-- Dataset content follows --

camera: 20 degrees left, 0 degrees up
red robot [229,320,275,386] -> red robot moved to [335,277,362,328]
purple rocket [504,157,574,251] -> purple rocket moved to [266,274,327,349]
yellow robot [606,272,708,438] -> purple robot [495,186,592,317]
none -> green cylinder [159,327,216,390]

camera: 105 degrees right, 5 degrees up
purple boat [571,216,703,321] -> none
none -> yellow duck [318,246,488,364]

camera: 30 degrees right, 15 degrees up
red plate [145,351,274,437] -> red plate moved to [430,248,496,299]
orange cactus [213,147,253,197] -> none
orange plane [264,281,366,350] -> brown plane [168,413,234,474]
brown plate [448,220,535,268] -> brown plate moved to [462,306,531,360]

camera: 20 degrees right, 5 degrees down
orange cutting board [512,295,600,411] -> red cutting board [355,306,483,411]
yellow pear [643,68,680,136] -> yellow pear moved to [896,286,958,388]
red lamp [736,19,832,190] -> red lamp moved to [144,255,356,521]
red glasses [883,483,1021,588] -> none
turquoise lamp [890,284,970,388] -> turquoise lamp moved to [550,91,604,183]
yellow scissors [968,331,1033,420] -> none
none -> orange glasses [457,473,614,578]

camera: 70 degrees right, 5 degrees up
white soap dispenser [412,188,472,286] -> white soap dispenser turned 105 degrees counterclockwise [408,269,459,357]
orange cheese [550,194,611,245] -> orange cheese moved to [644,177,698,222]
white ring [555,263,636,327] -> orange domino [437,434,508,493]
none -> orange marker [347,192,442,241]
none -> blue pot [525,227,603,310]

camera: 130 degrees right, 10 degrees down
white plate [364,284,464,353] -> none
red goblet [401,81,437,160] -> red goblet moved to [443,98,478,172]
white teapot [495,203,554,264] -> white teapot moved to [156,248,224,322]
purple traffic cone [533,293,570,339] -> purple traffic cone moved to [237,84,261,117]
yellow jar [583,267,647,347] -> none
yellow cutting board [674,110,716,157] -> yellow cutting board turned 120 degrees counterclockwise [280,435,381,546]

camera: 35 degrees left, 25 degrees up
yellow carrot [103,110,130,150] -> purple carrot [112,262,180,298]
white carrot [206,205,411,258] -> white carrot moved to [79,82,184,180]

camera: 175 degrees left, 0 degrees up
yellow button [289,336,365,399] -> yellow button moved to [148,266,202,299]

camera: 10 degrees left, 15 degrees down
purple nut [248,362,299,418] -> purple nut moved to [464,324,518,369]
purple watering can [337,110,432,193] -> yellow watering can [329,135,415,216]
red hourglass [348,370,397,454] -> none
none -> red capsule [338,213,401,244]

-- Dataset content concluded --

Work to be completed:
Repeat the entries verbatim through the line with "none -> green cylinder [159,327,216,390]".

Task result:
camera: 20 degrees left, 0 degrees up
red robot [229,320,275,386] -> red robot moved to [335,277,362,328]
purple rocket [504,157,574,251] -> purple rocket moved to [266,274,327,349]
yellow robot [606,272,708,438] -> purple robot [495,186,592,317]
none -> green cylinder [159,327,216,390]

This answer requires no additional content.